(Edit tracking data)
--- START ---
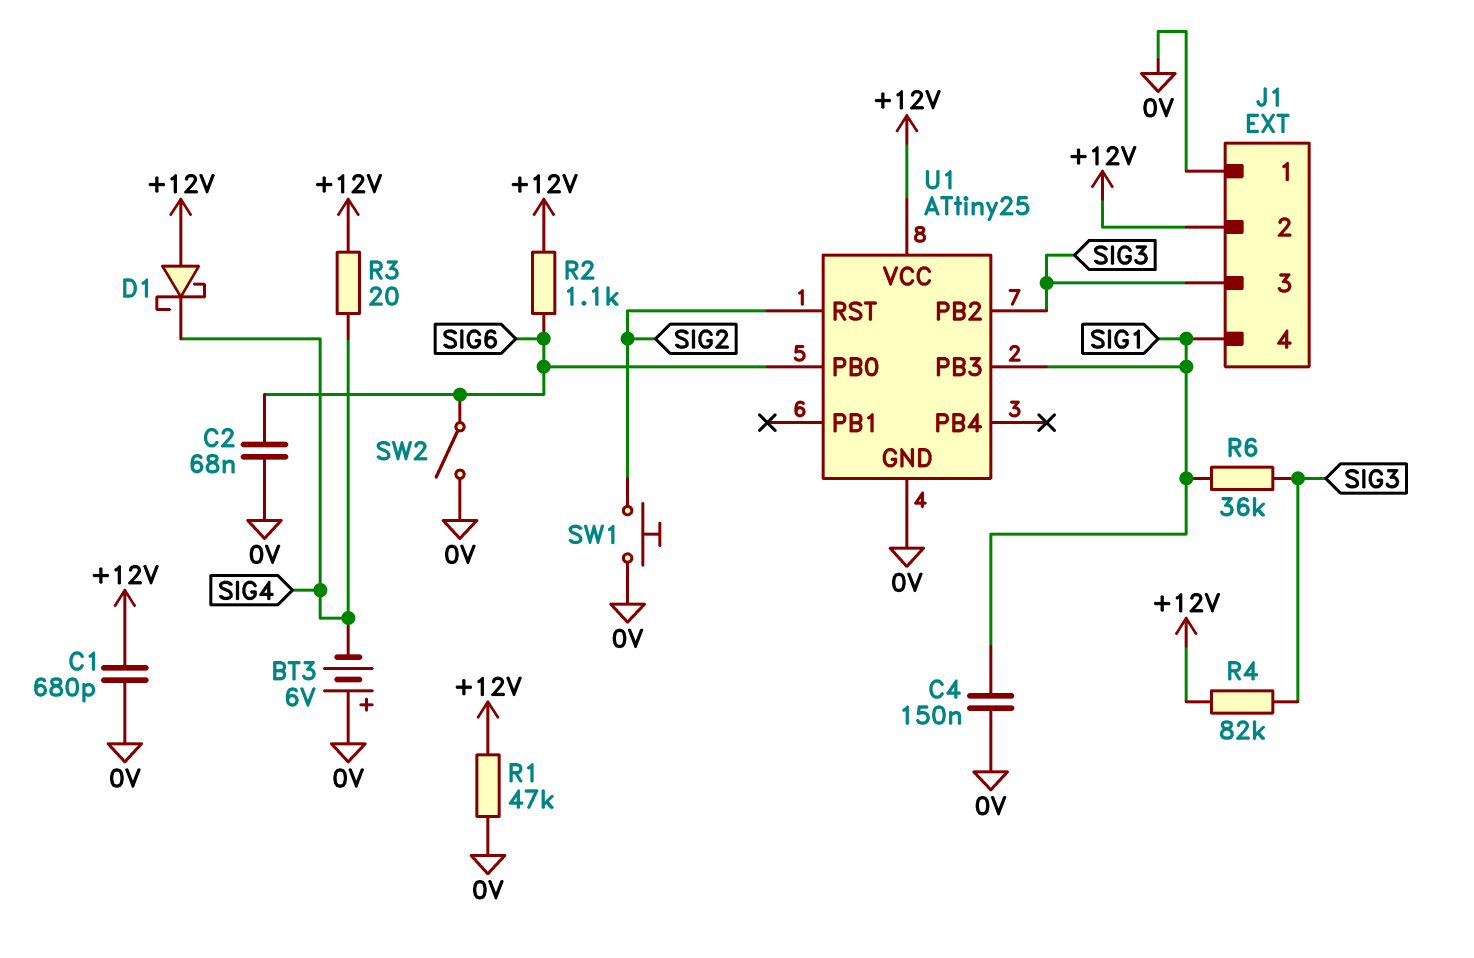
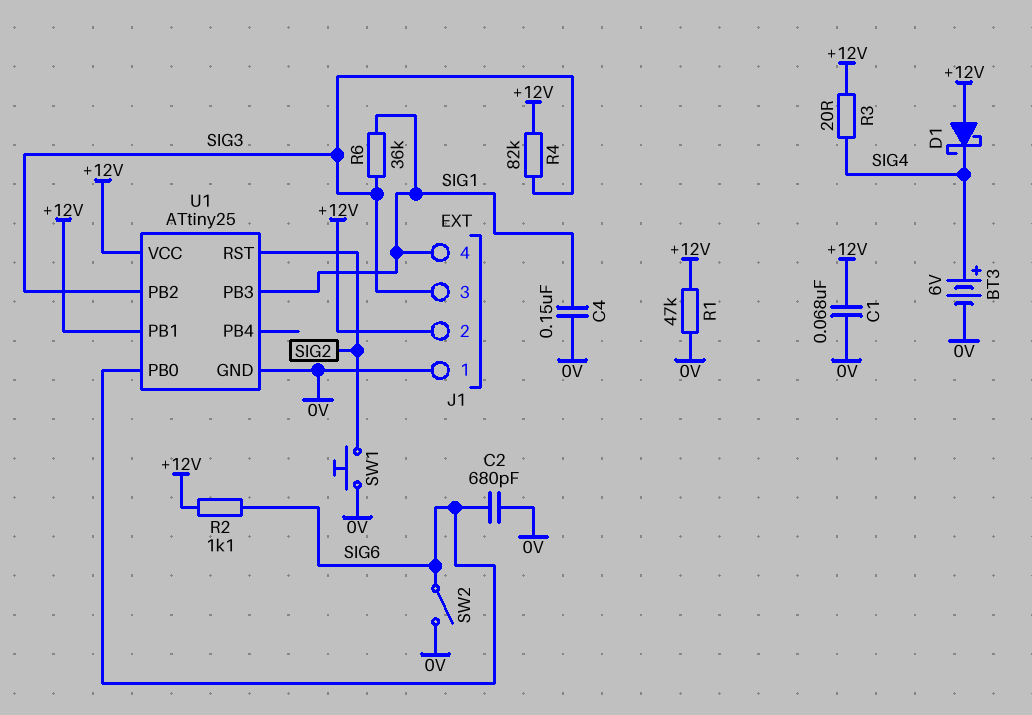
BT3: 6V (plus 0V, minus SIG4) -> 6V (plus SIG4, minus 0V)
C1: 680pF (+12V, 0V) -> 68nF (+12V, 0V)
C2: 68nF (0V, SIG6) -> 680pF (0V, SIG6)
U1 pin PB1: none -> +12V

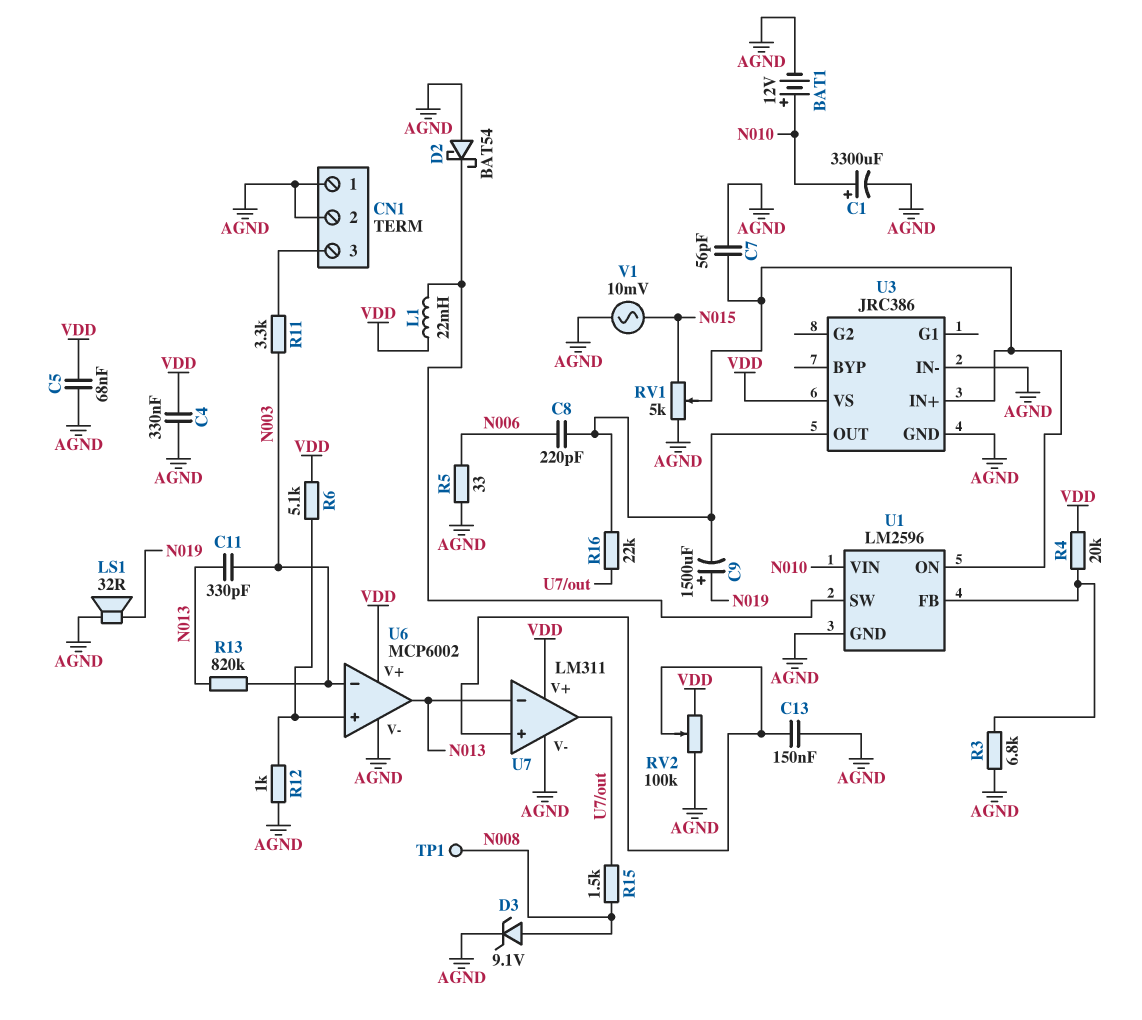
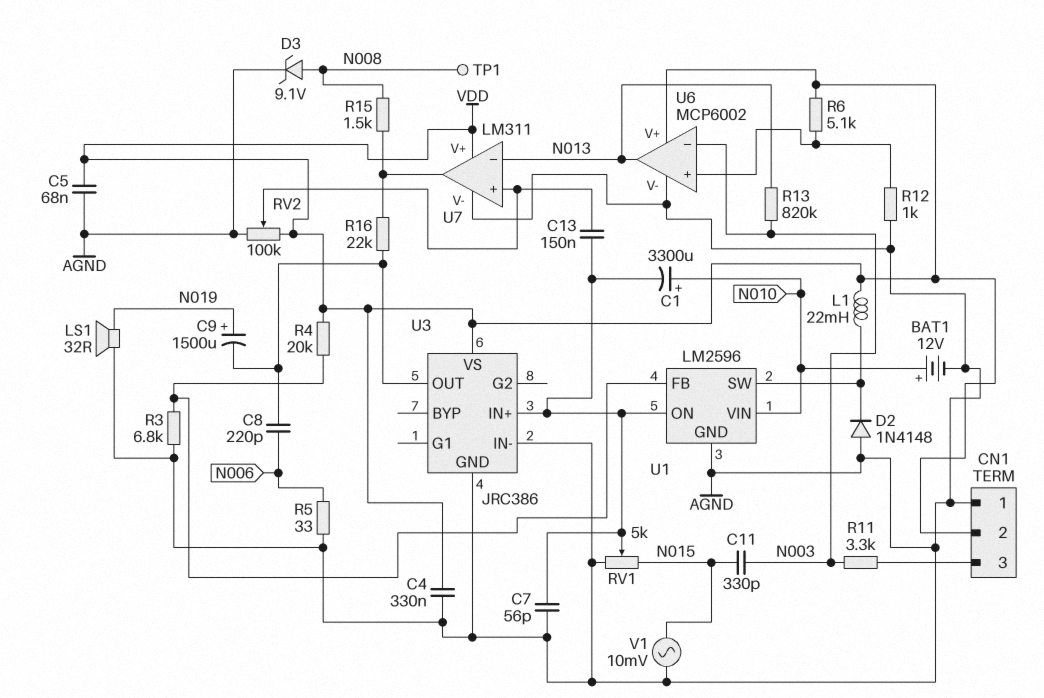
C1: 3300uF (plus N010, minus AGND) -> 3300uF (plus N010, minus U1/ON)
C11: 330pF (N003, N013) -> 330pF (N003, N015)
C13: 150nF (AGND, U7/in+) -> 150nF (U1/ON, U7/in+)
CN1 pin 2: AGND -> VDD
D2: schottky BAT54 (A AGND, K U1/SW) -> diode 1N4148 (A AGND, K U1/SW)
--- END ---
_TASK DIRECTIONS_
In your copy, include no pictures, but set down every record exactly.

_ANSWER_
BT3: 6V (plus 0V, minus SIG4) -> 6V (plus SIG4, minus 0V)
C1: 680pF (+12V, 0V) -> 68nF (+12V, 0V)
C2: 68nF (0V, SIG6) -> 680pF (0V, SIG6)
U1 pin PB1: none -> +12V

C1: 3300uF (plus N010, minus AGND) -> 3300uF (plus N010, minus U1/ON)
C11: 330pF (N003, N013) -> 330pF (N003, N015)
C13: 150nF (AGND, U7/in+) -> 150nF (U1/ON, U7/in+)
CN1 pin 2: AGND -> VDD
D2: schottky BAT54 (A AGND, K U1/SW) -> diode 1N4148 (A AGND, K U1/SW)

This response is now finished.